Problem description ::
Filter the records below and copy every line containing the word "plus".

Detected change data ::

▼▼▼

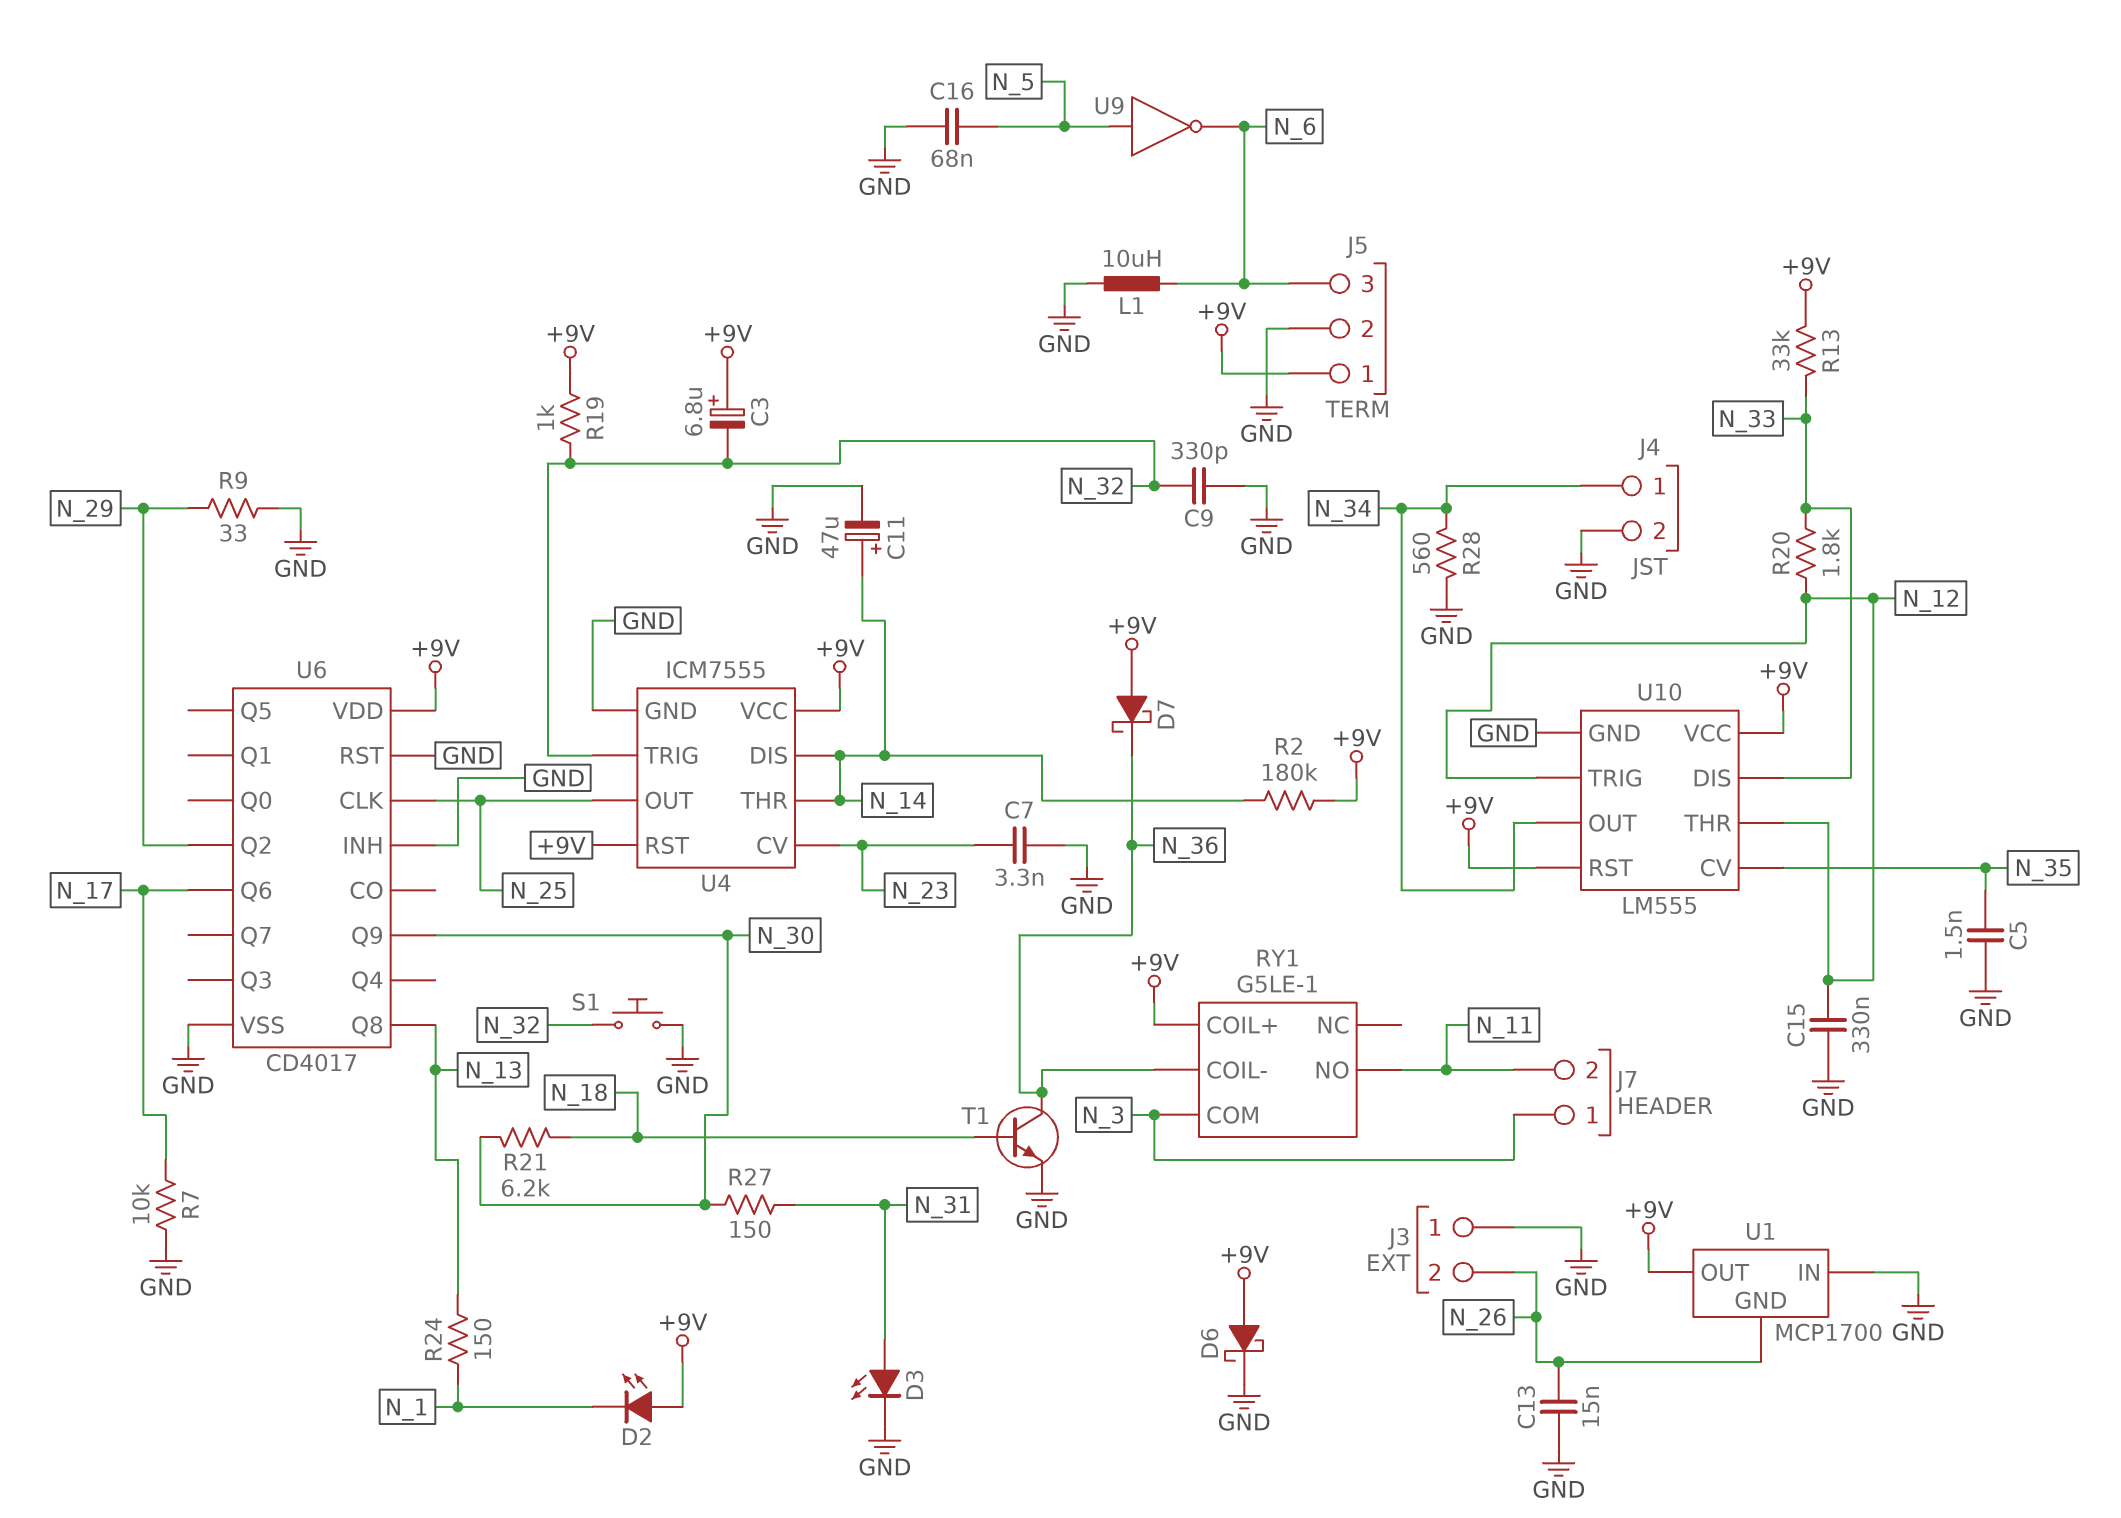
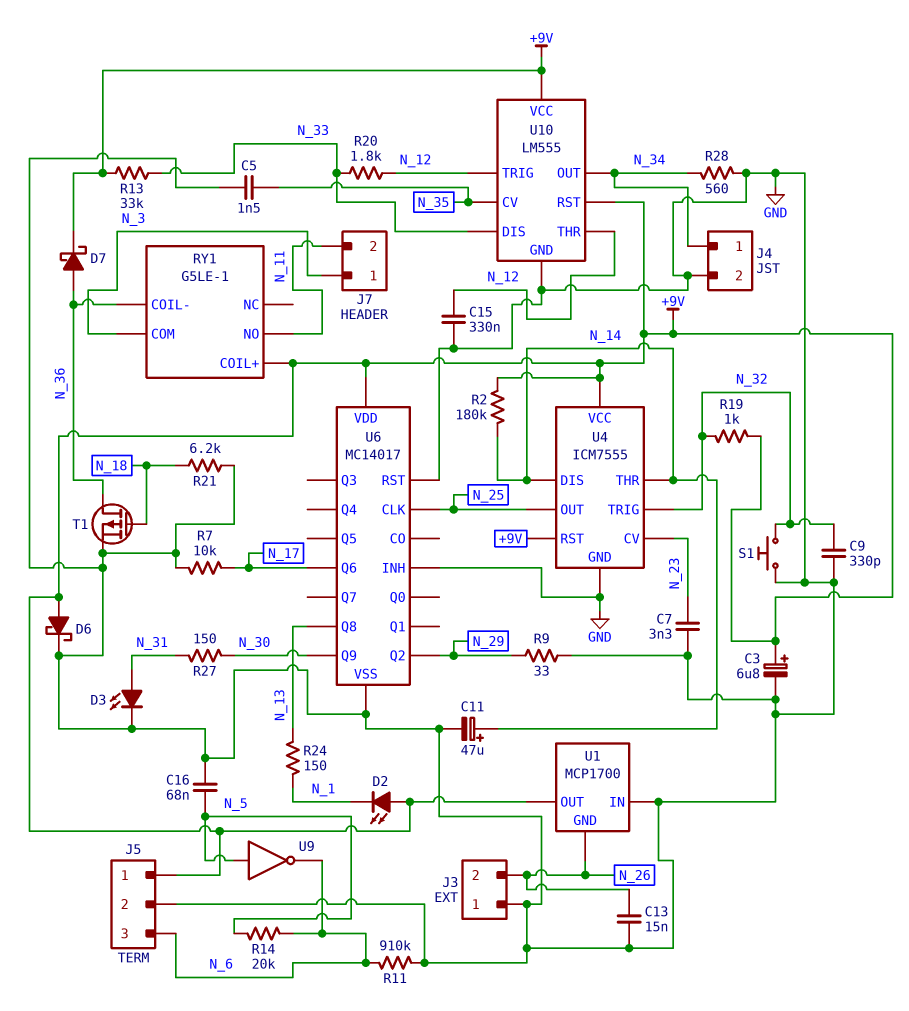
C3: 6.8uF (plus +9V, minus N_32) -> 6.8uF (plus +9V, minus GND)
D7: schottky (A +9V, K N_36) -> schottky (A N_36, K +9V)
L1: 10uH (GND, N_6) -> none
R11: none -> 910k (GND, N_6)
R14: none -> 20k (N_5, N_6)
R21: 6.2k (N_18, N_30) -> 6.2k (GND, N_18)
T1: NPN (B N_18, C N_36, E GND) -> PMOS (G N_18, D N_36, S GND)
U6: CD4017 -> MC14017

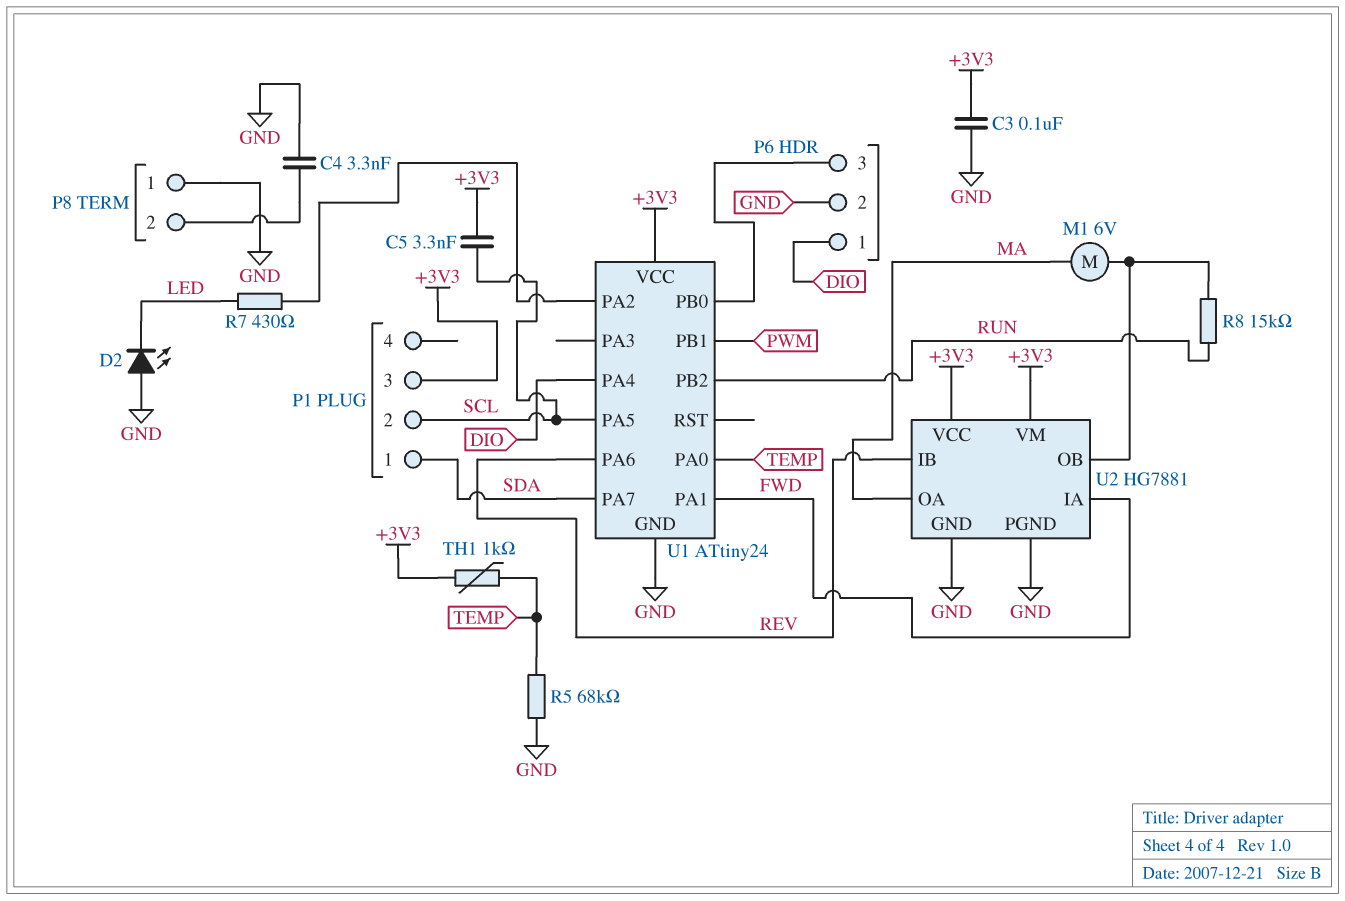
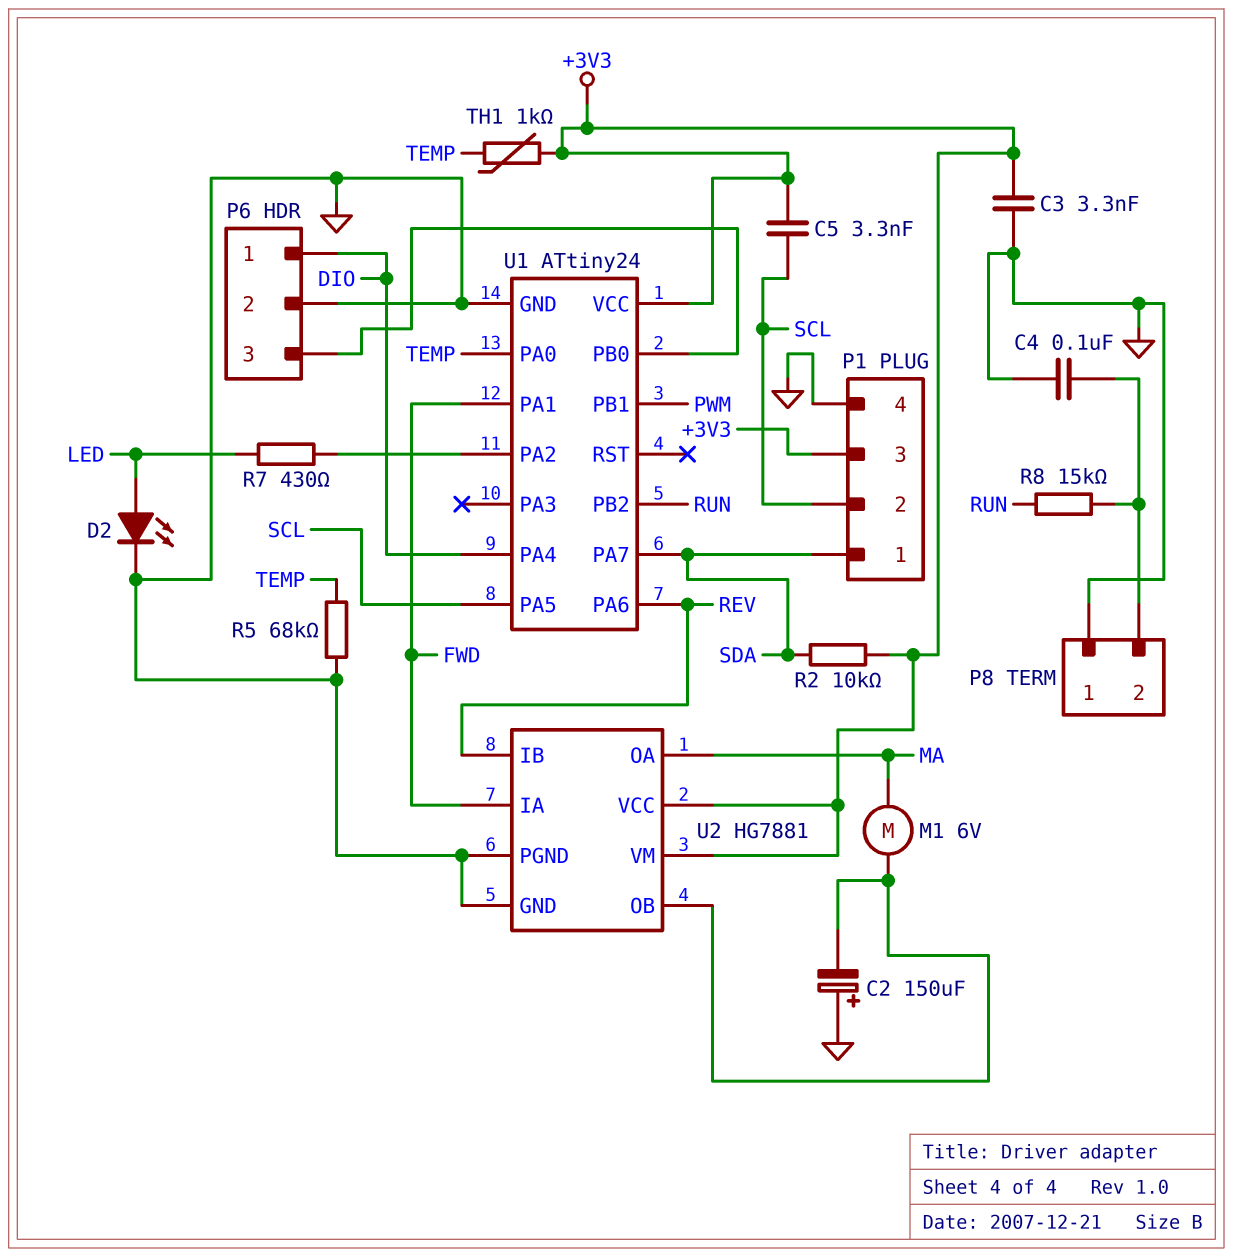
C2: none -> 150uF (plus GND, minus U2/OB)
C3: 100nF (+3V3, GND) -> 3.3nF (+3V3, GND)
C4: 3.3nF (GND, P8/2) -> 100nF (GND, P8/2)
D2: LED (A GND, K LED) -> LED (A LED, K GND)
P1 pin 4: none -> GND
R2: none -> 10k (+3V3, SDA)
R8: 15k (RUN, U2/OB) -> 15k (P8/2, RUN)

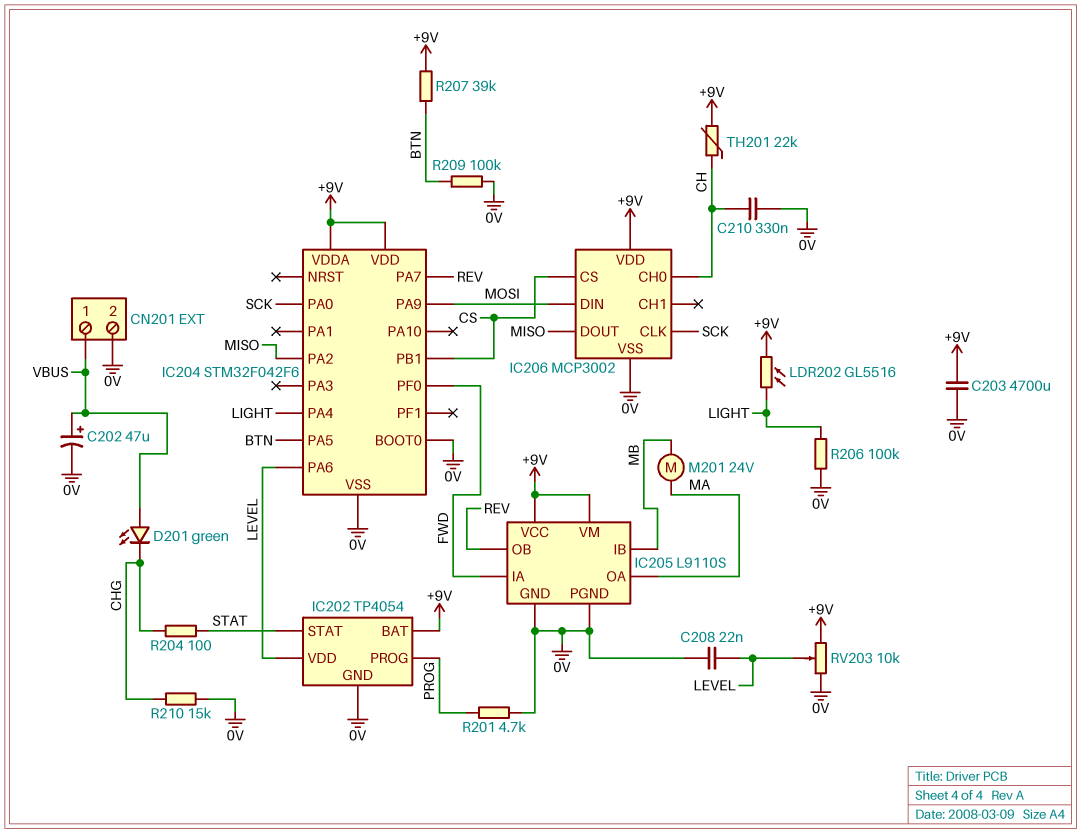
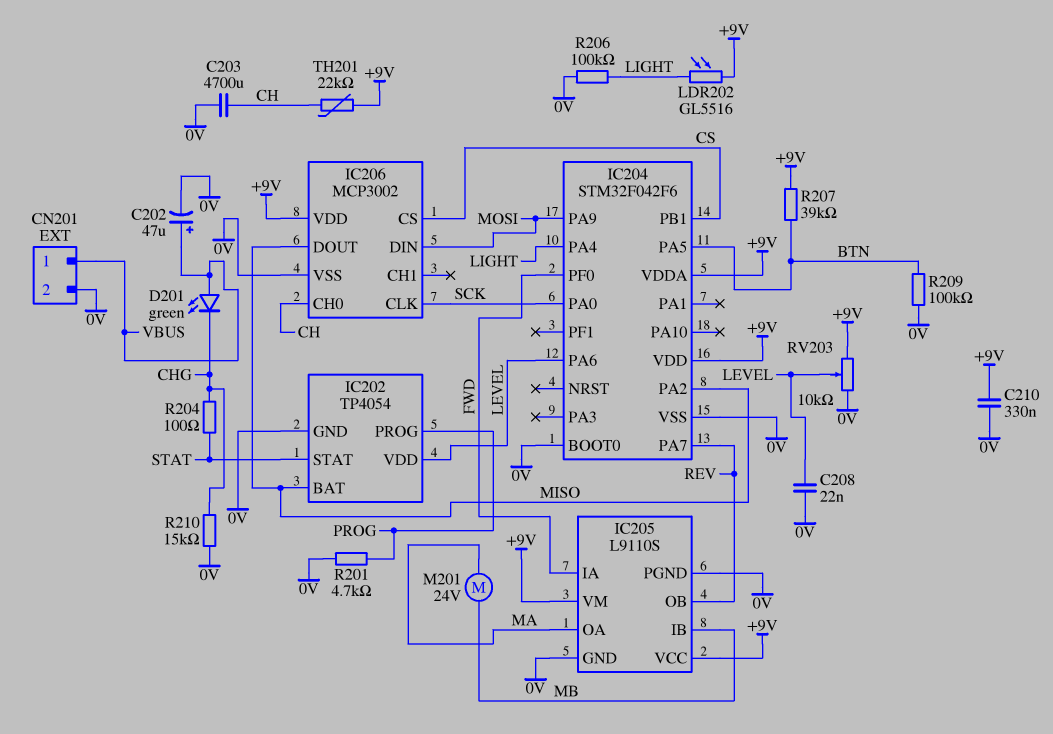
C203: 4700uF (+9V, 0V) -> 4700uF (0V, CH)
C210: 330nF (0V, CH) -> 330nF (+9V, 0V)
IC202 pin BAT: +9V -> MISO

▲▲▲

Response area ::
C3: 6.8uF (plus +9V, minus N_32) -> 6.8uF (plus +9V, minus GND)
C2: none -> 150uF (plus GND, minus U2/OB)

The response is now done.